> _Action item_
Write out every entry exactly as given, but omit the pictures.

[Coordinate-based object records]
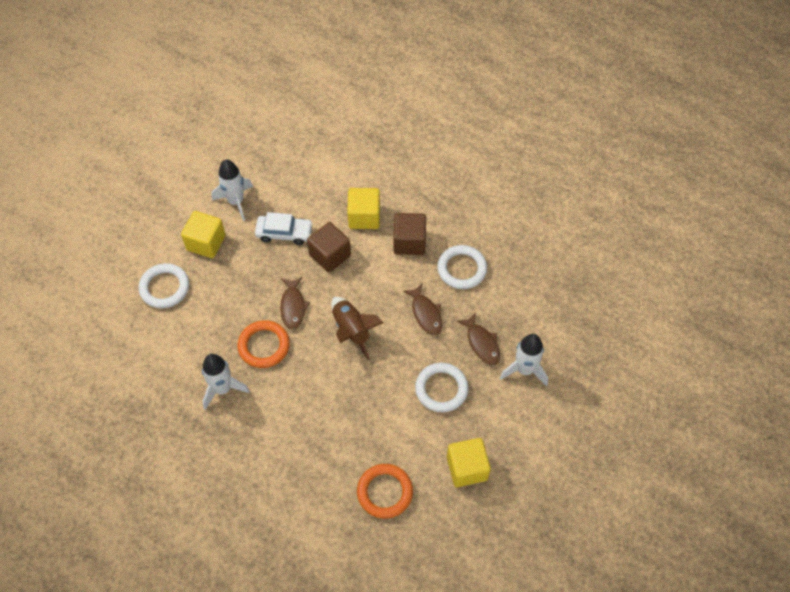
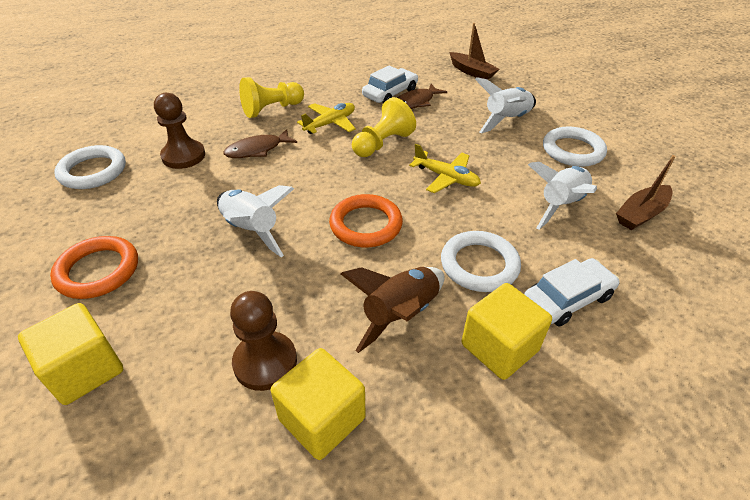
brown boat: 0 -> 2
brown cube: 2 -> 0
brown fish: 3 -> 2
brown pawn: 0 -> 2
white car: 1 -> 2
yellow pawn: 0 -> 2
yellow plane: 0 -> 2

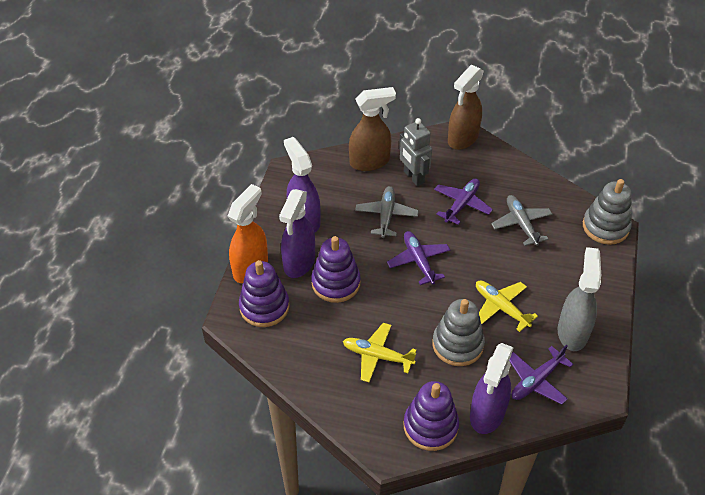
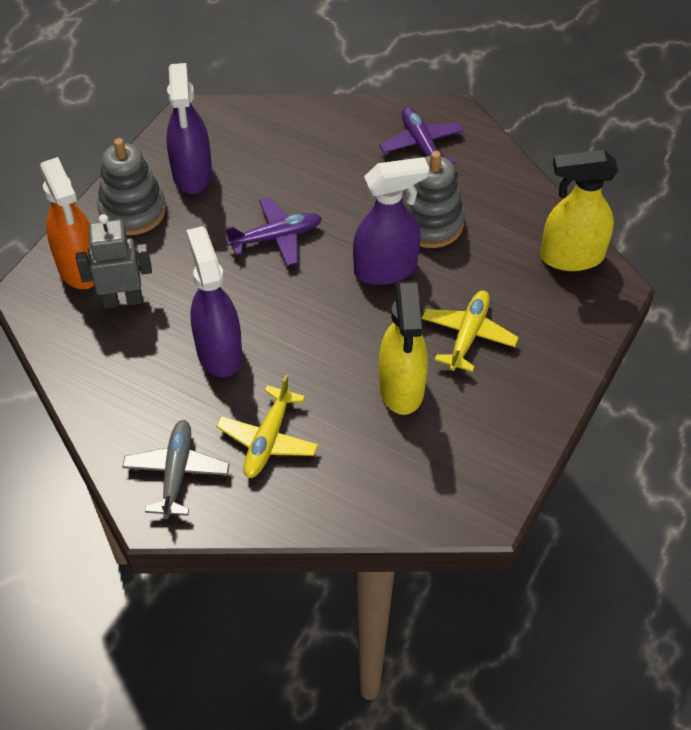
brown spray bottle: 2 -> 0
grey plane: 2 -> 1
grey spray bottle: 1 -> 0
purple plane: 3 -> 2
purple stacking toy: 3 -> 0
yellow spray bottle: 0 -> 2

> _Written answer_
brown boat: 0 -> 2
brown cube: 2 -> 0
brown fish: 3 -> 2
brown pawn: 0 -> 2
white car: 1 -> 2
yellow pawn: 0 -> 2
yellow plane: 0 -> 2

brown spray bottle: 2 -> 0
grey plane: 2 -> 1
grey spray bottle: 1 -> 0
purple plane: 3 -> 2
purple stacking toy: 3 -> 0
yellow spray bottle: 0 -> 2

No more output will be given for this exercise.